In the material below, the lines from the one containing "TFT2 pin RES: SDA -> A4" through the one containing "IMU2 pin INT: A0 -> MI" are to be given again exactly, ends included, and no others.

____________________

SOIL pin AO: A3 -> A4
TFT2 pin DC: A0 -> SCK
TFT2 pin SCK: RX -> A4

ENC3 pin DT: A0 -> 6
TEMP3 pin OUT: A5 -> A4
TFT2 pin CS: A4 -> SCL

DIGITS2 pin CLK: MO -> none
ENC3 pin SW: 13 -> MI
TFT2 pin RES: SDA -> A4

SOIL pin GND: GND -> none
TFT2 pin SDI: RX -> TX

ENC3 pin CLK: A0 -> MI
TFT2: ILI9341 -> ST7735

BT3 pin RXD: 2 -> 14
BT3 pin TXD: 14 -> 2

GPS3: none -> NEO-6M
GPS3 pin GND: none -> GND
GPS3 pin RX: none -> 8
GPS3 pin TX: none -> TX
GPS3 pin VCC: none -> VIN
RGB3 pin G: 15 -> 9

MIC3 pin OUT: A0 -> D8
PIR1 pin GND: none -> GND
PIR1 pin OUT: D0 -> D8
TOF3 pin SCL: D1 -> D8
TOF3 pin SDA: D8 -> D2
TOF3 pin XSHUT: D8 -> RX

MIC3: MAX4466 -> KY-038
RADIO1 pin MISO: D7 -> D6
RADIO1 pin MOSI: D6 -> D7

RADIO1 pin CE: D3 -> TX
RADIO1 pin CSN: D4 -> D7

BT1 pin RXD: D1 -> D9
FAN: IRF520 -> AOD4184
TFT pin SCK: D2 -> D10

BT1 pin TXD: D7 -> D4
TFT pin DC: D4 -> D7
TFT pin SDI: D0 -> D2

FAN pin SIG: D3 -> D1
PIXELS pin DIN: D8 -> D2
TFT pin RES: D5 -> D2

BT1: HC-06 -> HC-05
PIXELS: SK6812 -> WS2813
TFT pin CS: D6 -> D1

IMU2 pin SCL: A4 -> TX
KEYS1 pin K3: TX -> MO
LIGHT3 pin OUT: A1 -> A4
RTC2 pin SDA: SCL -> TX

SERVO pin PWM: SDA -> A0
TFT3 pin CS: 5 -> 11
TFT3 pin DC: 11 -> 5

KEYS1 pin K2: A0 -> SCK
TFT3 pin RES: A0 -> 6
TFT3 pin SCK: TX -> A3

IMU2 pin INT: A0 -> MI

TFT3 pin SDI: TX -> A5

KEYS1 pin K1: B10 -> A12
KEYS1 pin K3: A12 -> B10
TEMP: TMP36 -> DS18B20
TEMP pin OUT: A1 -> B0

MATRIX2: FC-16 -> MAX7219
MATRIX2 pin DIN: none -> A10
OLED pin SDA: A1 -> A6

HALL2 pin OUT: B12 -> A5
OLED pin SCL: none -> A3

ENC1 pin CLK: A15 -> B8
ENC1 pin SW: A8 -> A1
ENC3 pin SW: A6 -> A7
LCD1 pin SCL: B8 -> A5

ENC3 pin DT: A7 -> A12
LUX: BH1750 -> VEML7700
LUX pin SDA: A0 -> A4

____________________

REPLY TO THE EXERCISE>
TFT2 pin RES: SDA -> A4

SOIL pin GND: GND -> none
TFT2 pin SDI: RX -> TX

ENC3 pin CLK: A0 -> MI
TFT2: ILI9341 -> ST7735

BT3 pin RXD: 2 -> 14
BT3 pin TXD: 14 -> 2

GPS3: none -> NEO-6M
GPS3 pin GND: none -> GND
GPS3 pin RX: none -> 8
GPS3 pin TX: none -> TX
GPS3 pin VCC: none -> VIN
RGB3 pin G: 15 -> 9

MIC3 pin OUT: A0 -> D8
PIR1 pin GND: none -> GND
PIR1 pin OUT: D0 -> D8
TOF3 pin SCL: D1 -> D8
TOF3 pin SDA: D8 -> D2
TOF3 pin XSHUT: D8 -> RX

MIC3: MAX4466 -> KY-038
RADIO1 pin MISO: D7 -> D6
RADIO1 pin MOSI: D6 -> D7

RADIO1 pin CE: D3 -> TX
RADIO1 pin CSN: D4 -> D7

BT1 pin RXD: D1 -> D9
FAN: IRF520 -> AOD4184
TFT pin SCK: D2 -> D10

BT1 pin TXD: D7 -> D4
TFT pin DC: D4 -> D7
TFT pin SDI: D0 -> D2

FAN pin SIG: D3 -> D1
PIXELS pin DIN: D8 -> D2
TFT pin RES: D5 -> D2

BT1: HC-06 -> HC-05
PIXELS: SK6812 -> WS2813
TFT pin CS: D6 -> D1

IMU2 pin SCL: A4 -> TX
KEYS1 pin K3: TX -> MO
LIGHT3 pin OUT: A1 -> A4
RTC2 pin SDA: SCL -> TX

SERVO pin PWM: SDA -> A0
TFT3 pin CS: 5 -> 11
TFT3 pin DC: 11 -> 5

KEYS1 pin K2: A0 -> SCK
TFT3 pin RES: A0 -> 6
TFT3 pin SCK: TX -> A3

IMU2 pin INT: A0 -> MI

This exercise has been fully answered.